## [ABOUT THIS TASK]
Where the records below reach the line containing "U108: none -> NOT (in W21, out G22)", start transcribing, and end with the line containing "U125: NAND (in", exactly and with nothing else added.

## [DATASET]
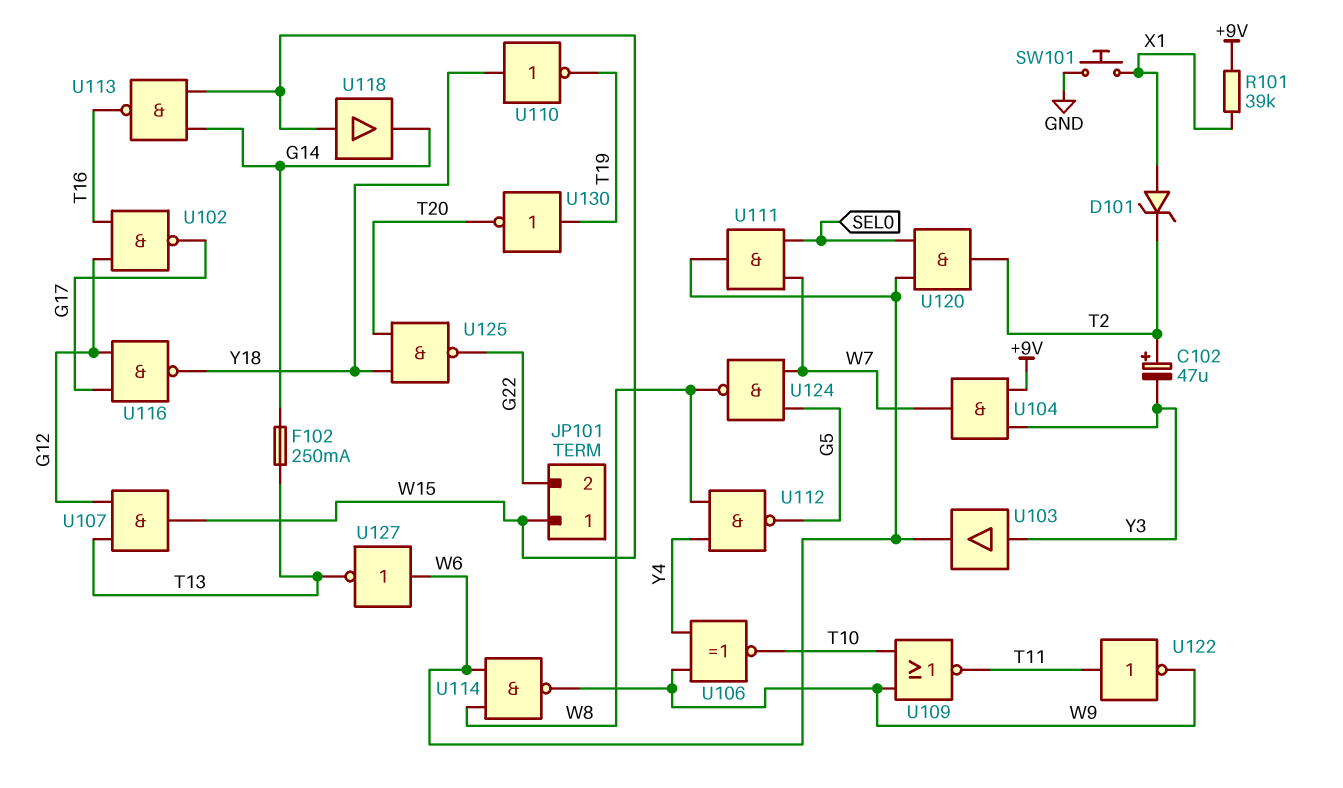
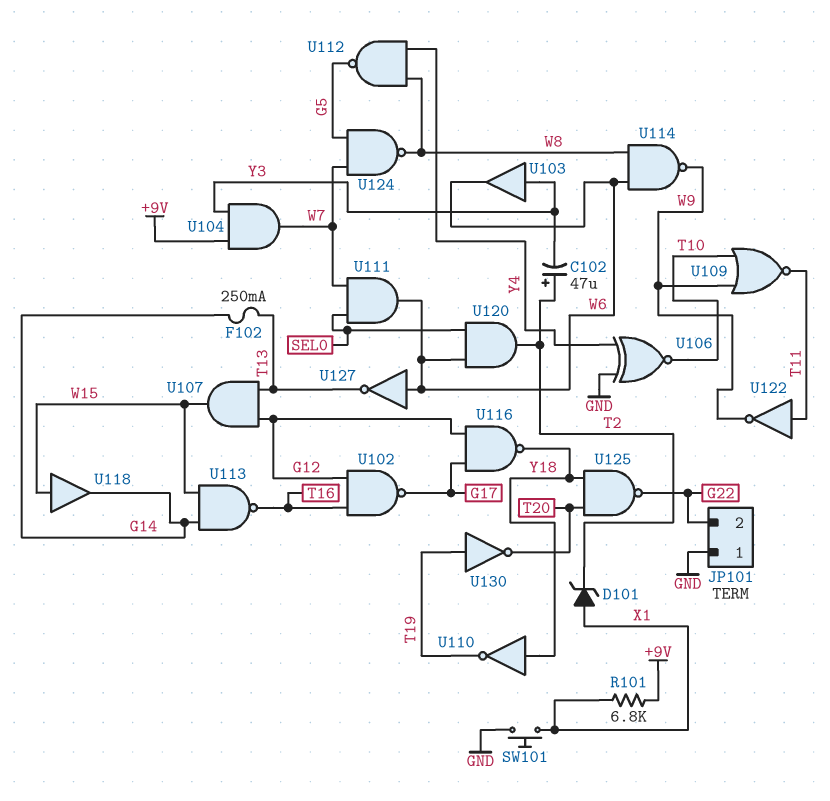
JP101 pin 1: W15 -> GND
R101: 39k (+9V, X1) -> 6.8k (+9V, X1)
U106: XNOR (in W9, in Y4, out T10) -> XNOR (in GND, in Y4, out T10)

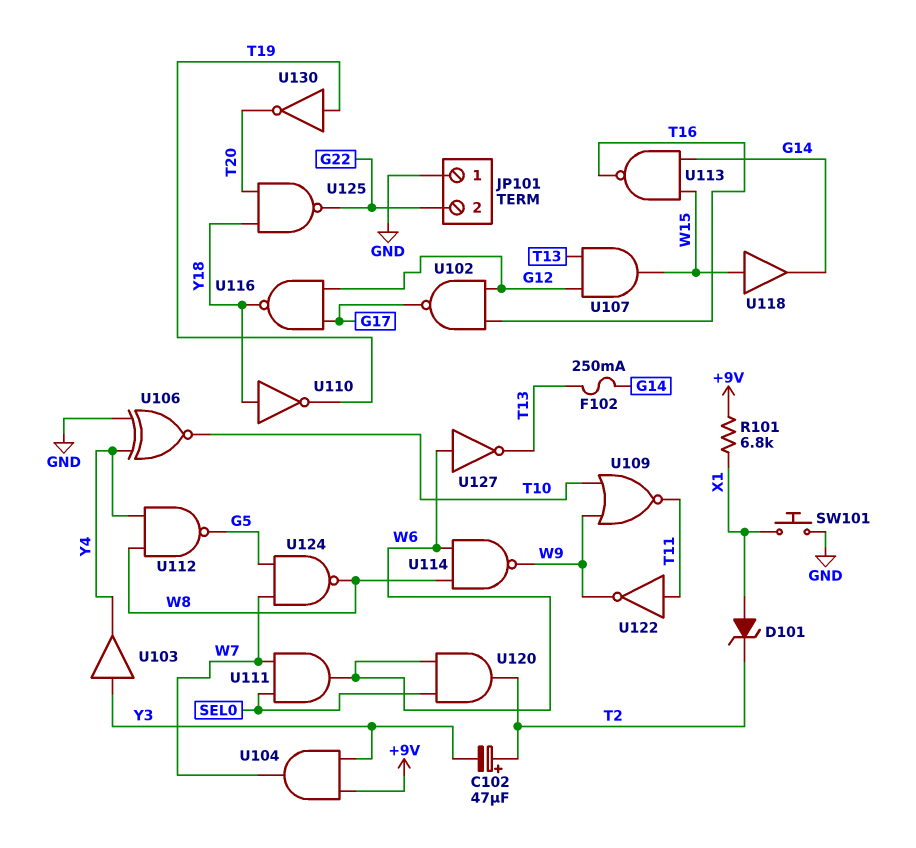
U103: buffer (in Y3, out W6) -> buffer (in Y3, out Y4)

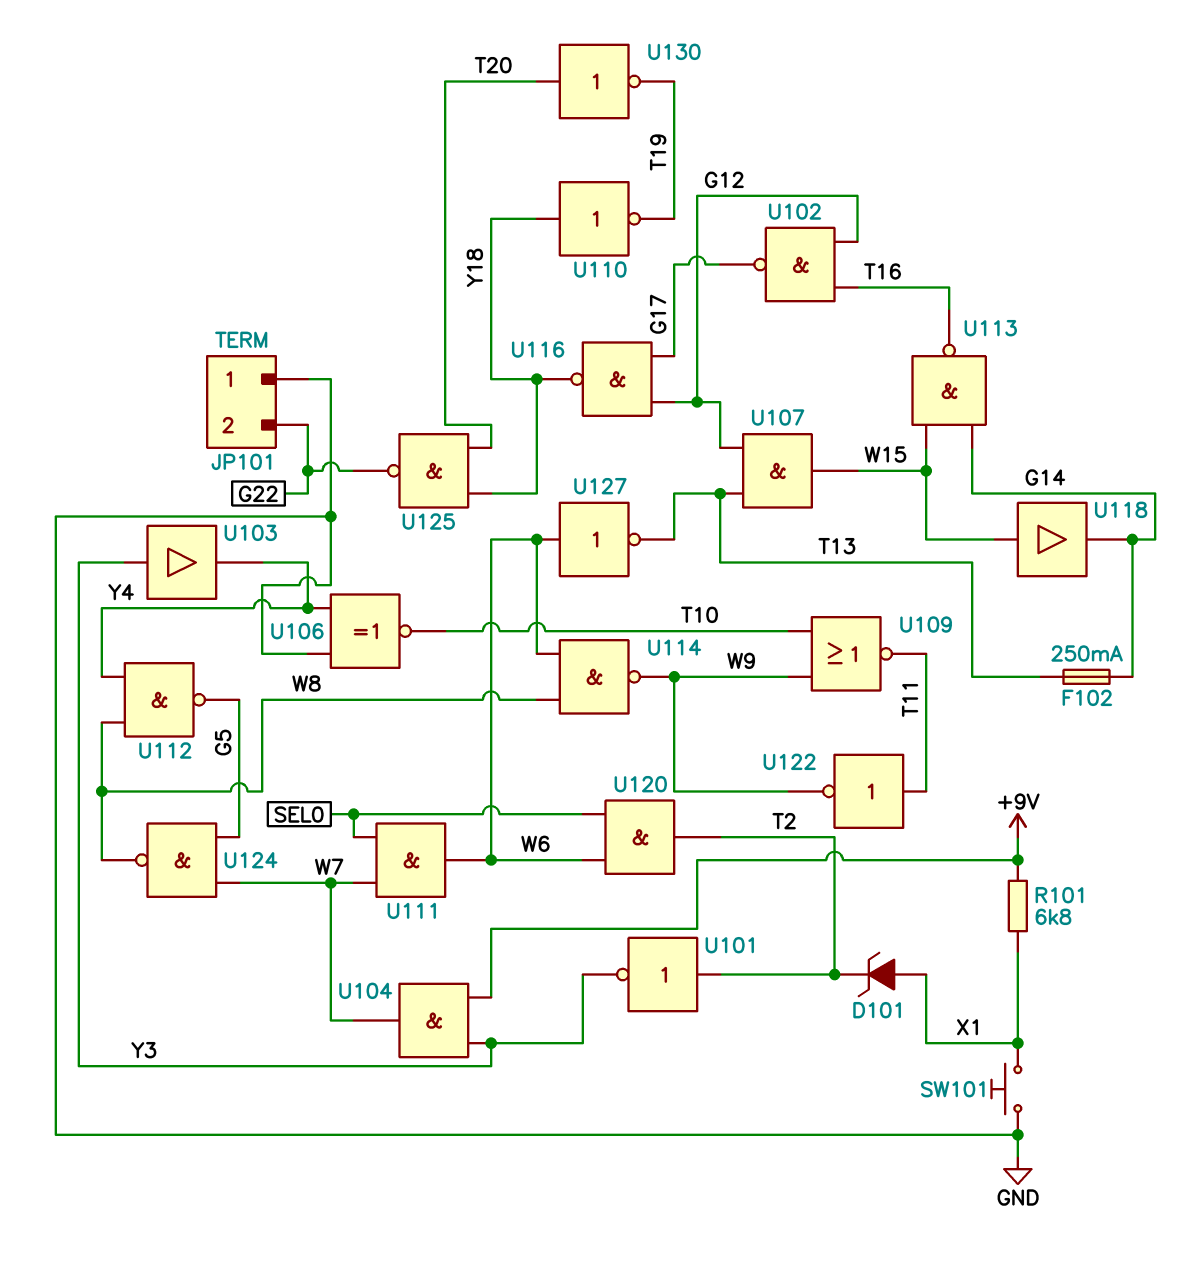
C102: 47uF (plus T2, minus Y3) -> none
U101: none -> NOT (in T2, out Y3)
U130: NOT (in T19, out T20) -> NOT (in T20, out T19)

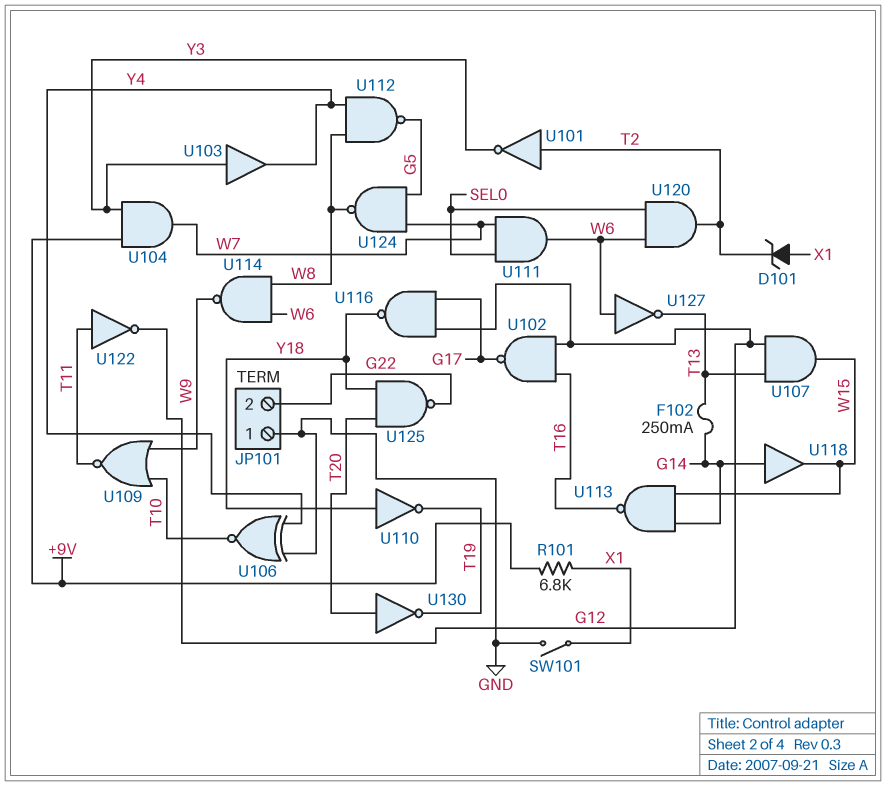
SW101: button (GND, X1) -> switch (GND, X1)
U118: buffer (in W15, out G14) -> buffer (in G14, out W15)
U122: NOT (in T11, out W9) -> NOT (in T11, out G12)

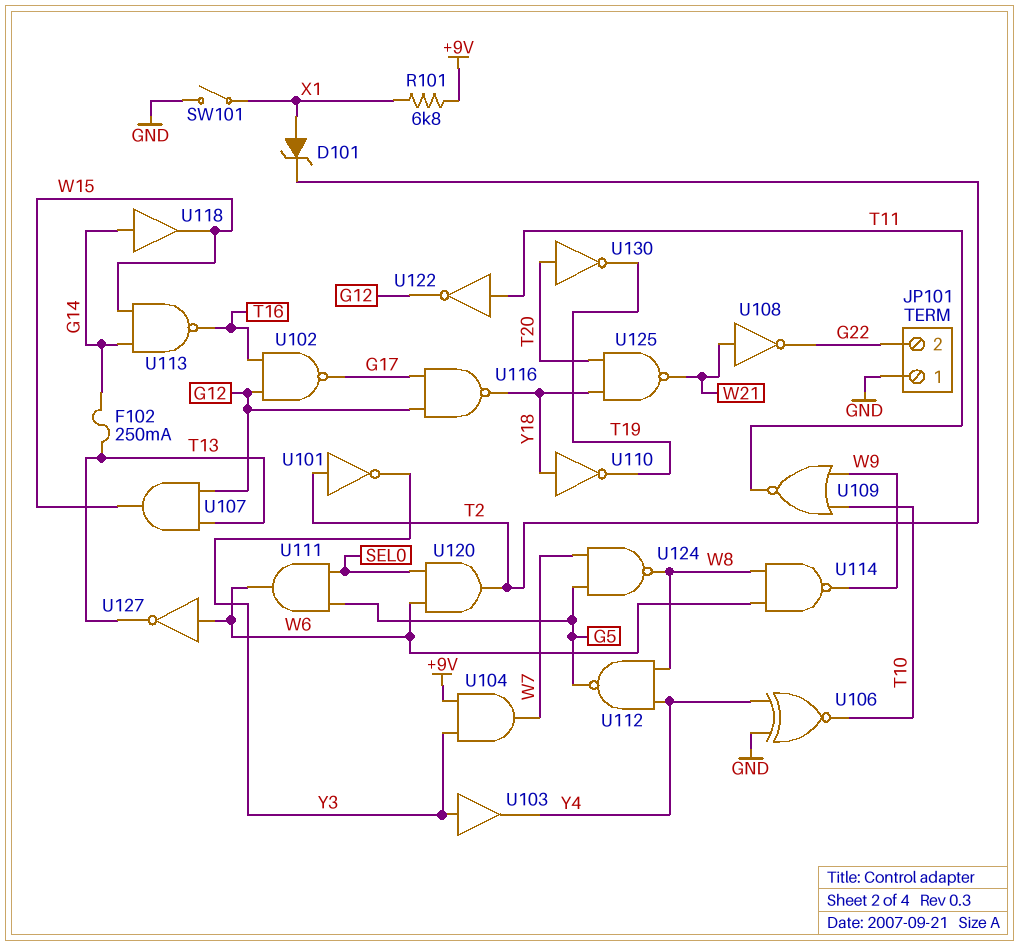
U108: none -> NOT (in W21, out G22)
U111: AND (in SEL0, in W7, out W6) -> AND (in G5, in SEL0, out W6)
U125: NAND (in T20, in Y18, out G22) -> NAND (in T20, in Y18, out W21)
--
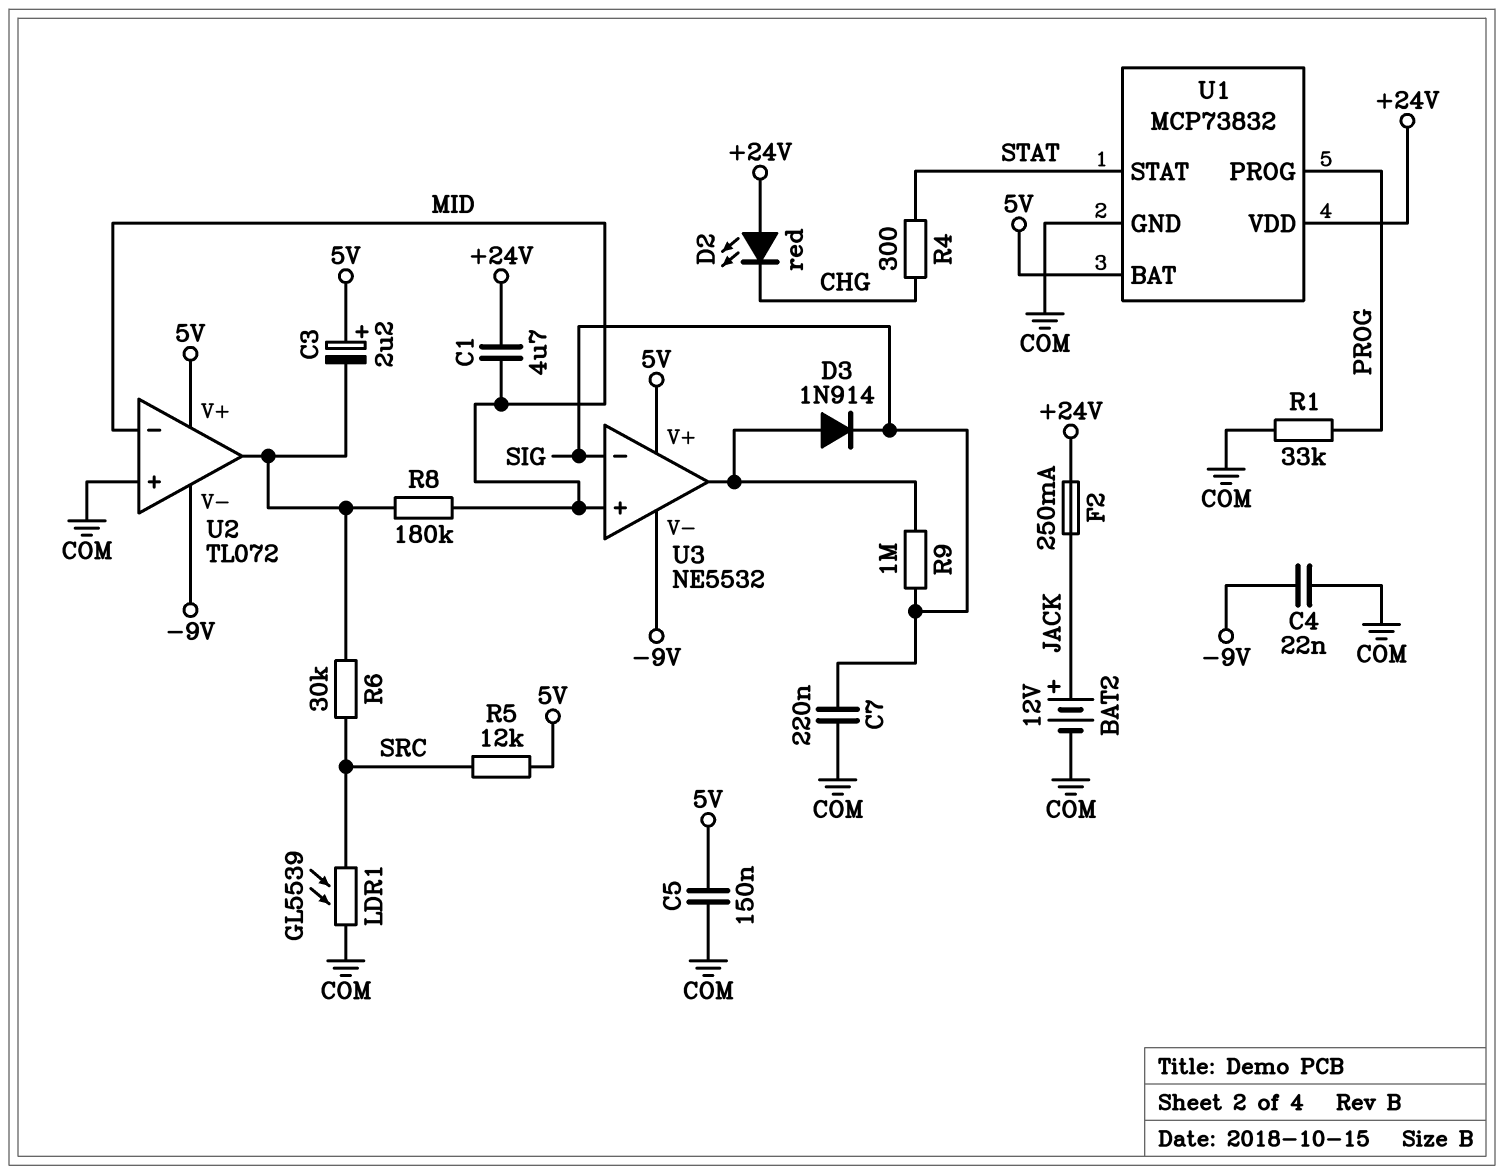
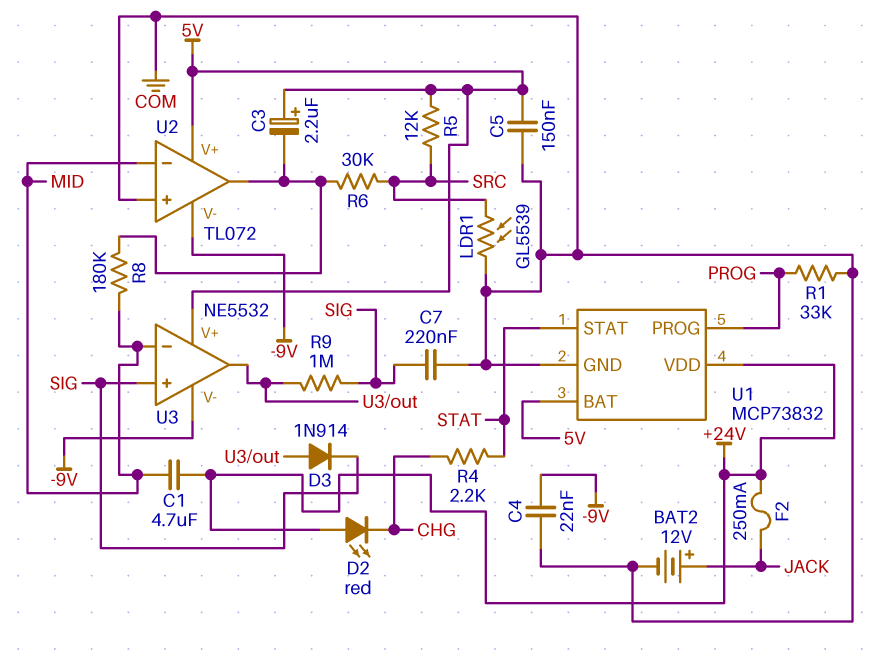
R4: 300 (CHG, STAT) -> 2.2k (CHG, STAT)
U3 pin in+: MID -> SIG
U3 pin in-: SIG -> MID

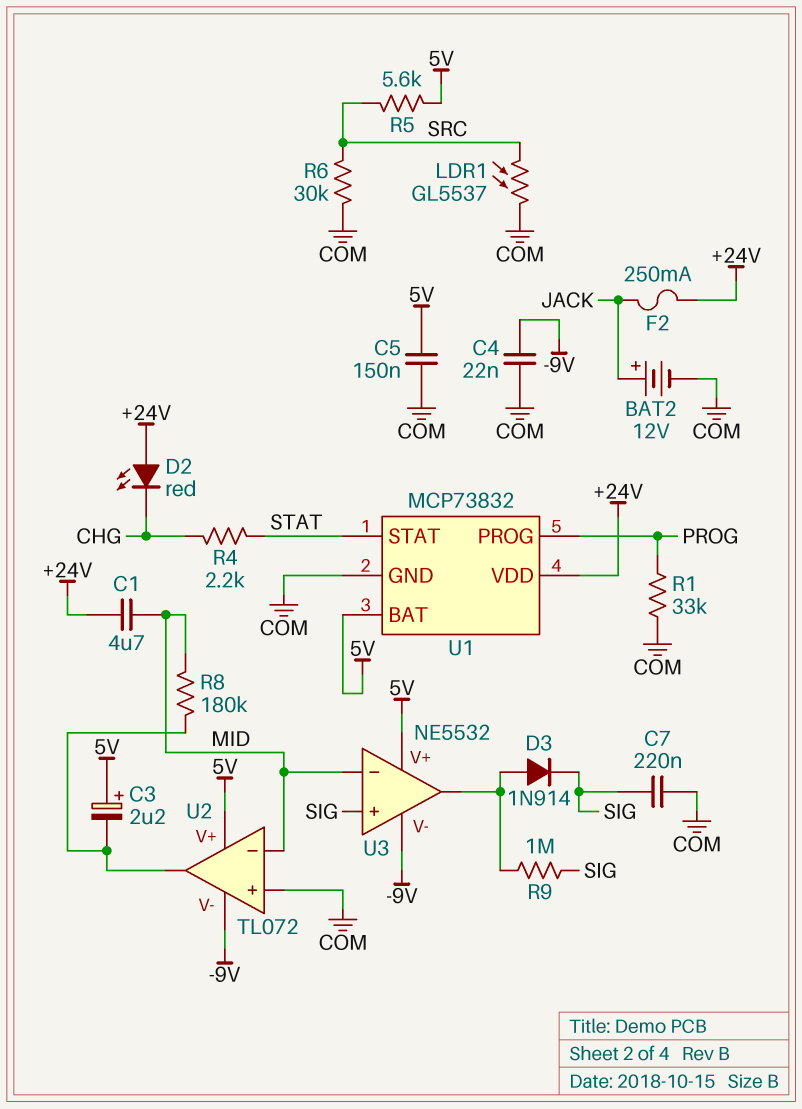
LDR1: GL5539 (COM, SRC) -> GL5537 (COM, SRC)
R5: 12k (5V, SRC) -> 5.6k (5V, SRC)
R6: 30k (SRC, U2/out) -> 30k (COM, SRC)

## [ANSWER TO THIS TASK]
U108: none -> NOT (in W21, out G22)
U111: AND (in SEL0, in W7, out W6) -> AND (in G5, in SEL0, out W6)
U125: NAND (in T20, in Y18, out G22) -> NAND (in T20, in Y18, out W21)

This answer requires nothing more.